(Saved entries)
* * * *
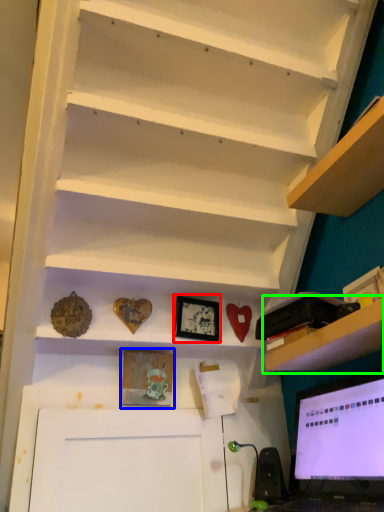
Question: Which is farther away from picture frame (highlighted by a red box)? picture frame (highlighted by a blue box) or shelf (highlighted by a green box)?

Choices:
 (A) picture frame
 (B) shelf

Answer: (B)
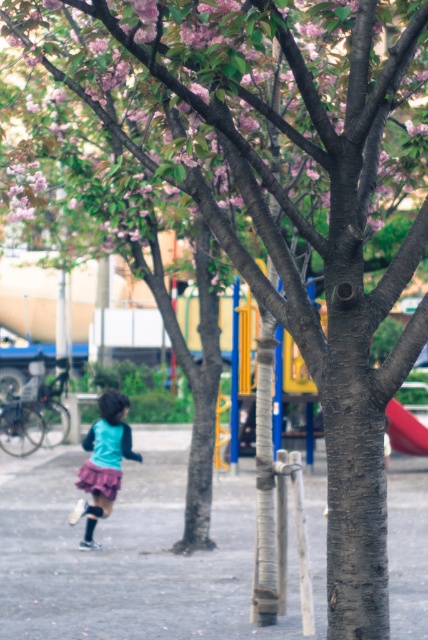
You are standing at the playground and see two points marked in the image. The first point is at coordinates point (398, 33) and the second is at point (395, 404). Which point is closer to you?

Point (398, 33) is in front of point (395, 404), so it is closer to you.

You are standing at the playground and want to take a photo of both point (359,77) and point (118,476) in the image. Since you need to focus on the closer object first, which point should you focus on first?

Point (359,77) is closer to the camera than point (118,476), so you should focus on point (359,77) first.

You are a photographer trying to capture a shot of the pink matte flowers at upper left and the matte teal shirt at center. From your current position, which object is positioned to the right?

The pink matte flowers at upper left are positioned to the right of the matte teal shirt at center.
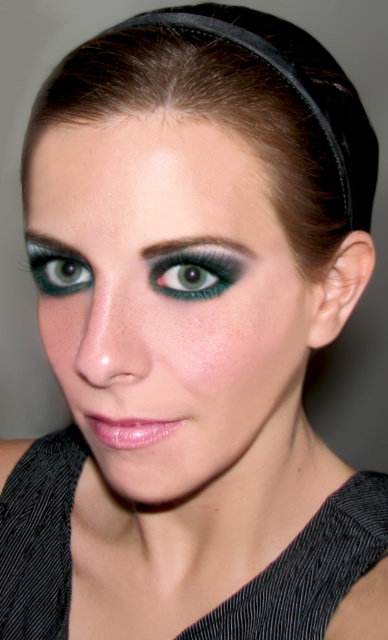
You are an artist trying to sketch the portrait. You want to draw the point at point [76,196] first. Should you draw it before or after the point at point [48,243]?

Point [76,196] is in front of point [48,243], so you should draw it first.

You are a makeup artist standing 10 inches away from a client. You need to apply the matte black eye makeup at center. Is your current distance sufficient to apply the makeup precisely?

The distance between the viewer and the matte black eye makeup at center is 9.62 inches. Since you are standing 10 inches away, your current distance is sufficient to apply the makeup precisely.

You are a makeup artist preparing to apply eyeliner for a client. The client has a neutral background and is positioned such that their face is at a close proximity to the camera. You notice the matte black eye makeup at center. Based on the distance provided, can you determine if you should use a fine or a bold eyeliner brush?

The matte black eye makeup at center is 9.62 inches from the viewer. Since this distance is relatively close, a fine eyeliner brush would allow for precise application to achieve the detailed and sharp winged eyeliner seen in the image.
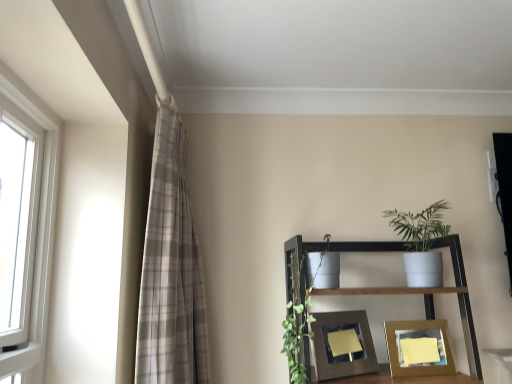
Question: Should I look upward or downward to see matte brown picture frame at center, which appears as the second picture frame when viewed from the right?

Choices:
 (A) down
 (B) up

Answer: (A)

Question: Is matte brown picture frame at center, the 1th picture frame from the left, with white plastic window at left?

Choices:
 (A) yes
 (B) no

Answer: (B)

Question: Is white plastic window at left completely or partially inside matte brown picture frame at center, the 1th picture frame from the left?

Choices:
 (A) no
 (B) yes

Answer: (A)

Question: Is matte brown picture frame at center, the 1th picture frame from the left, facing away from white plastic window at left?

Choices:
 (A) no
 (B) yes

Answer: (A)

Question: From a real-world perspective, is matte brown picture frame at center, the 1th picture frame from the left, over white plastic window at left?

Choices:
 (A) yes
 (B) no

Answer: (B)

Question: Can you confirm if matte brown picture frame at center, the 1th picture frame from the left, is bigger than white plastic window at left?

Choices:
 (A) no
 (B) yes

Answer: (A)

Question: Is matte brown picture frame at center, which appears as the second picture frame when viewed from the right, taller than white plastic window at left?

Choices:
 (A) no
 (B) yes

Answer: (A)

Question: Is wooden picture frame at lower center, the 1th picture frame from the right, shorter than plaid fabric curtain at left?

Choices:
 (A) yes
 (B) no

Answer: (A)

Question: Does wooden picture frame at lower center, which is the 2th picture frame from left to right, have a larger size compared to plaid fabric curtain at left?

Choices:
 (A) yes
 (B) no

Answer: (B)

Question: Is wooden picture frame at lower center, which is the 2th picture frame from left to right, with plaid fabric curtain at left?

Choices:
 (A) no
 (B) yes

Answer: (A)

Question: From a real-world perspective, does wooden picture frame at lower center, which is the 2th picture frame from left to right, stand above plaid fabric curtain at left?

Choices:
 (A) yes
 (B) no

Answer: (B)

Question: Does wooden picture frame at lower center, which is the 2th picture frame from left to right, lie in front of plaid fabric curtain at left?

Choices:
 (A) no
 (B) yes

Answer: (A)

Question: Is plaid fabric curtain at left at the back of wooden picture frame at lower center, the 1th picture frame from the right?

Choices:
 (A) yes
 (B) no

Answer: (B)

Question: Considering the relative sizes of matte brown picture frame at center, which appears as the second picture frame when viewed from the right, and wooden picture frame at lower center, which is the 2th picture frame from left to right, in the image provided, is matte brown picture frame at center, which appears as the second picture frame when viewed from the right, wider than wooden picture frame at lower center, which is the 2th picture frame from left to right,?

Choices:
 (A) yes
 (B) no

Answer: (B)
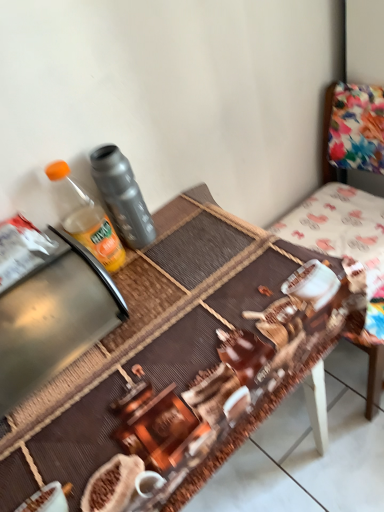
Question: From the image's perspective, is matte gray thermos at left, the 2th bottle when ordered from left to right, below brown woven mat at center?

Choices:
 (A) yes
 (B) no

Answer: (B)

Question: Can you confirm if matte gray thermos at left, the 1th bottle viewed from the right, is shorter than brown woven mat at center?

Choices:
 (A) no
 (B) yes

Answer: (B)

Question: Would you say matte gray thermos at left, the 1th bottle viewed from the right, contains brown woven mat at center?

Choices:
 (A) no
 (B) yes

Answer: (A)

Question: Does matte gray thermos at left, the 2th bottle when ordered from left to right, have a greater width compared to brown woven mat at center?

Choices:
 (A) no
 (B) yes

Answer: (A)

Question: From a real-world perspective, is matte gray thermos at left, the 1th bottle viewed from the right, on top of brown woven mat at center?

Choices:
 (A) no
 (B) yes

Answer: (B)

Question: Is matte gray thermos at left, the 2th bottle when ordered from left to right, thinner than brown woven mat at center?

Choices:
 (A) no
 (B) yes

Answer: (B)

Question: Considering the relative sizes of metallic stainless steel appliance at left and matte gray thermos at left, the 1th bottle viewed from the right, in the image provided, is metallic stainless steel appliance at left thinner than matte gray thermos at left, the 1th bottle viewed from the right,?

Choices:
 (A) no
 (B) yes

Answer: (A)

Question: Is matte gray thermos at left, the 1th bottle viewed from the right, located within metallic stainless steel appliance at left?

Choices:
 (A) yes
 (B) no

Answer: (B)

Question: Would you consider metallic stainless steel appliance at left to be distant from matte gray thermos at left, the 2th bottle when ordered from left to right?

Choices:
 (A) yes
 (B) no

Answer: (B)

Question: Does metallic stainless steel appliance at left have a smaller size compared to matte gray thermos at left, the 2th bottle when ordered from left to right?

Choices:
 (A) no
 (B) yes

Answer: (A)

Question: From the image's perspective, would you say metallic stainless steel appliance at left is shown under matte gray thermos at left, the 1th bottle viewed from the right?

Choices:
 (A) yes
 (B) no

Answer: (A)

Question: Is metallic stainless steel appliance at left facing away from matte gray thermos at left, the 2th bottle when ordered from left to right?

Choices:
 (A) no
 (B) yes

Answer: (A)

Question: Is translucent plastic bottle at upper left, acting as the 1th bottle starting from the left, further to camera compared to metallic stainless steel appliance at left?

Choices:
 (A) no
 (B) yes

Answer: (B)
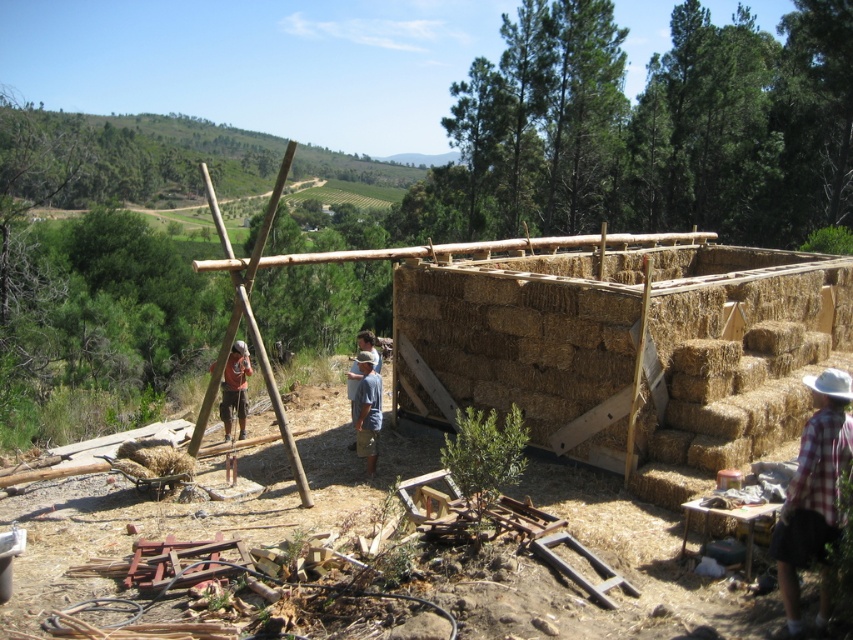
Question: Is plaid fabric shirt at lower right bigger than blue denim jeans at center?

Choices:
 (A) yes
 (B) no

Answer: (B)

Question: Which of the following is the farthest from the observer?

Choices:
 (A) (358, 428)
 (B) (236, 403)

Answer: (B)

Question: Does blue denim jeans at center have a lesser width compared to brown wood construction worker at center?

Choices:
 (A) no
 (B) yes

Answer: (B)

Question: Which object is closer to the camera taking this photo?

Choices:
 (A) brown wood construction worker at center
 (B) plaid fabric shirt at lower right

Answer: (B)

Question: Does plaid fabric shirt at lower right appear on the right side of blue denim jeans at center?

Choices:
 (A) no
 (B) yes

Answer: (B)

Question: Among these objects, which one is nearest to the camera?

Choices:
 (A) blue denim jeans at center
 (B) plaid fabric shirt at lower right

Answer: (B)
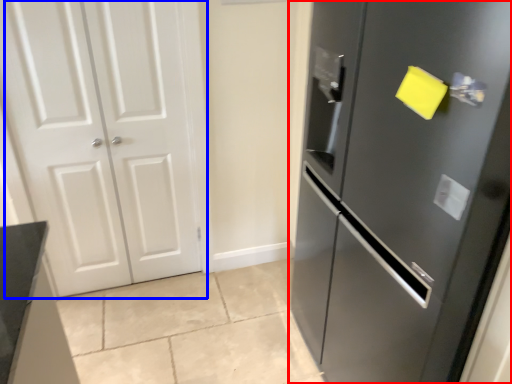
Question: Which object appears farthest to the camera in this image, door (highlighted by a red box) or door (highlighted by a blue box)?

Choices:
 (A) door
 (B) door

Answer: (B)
* * * *
> [WHAT THE EXERCISE ASKS] Copy the listing verbatim from its beginning through the line containing "Point [76,196] is", with both ends included. Omit the pictures from your reproduction.

> [RESPONSE TO THE TASK]
Question: Which is farther away from picture frame (highlighted by a red box)? picture frame (highlighted by a blue box) or shelf (highlighted by a green box)?

Choices:
 (A) picture frame
 (B) shelf

Answer: (B)
You are standing at the playground and see two points marked in the image. The first point is at coordinates point (398, 33) and the second is at point (395, 404). Which point is closer to you?

Point (398, 33) is in front of point (395, 404), so it is closer to you.

You are standing at the playground and want to take a photo of both point (359,77) and point (118,476) in the image. Since you need to focus on the closer object first, which point should you focus on first?

Point (359,77) is closer to the camera than point (118,476), so you should focus on point (359,77) first.

You are a photographer trying to capture a shot of the pink matte flowers at upper left and the matte teal shirt at center. From your current position, which object is positioned to the right?

The pink matte flowers at upper left are positioned to the right of the matte teal shirt at center.
You are an artist trying to sketch the portrait. You want to draw the point at point [76,196] first. Should you draw it before or after the point at point [48,243]?

Point [76,196] is in front of point [48,243], so you should draw it first.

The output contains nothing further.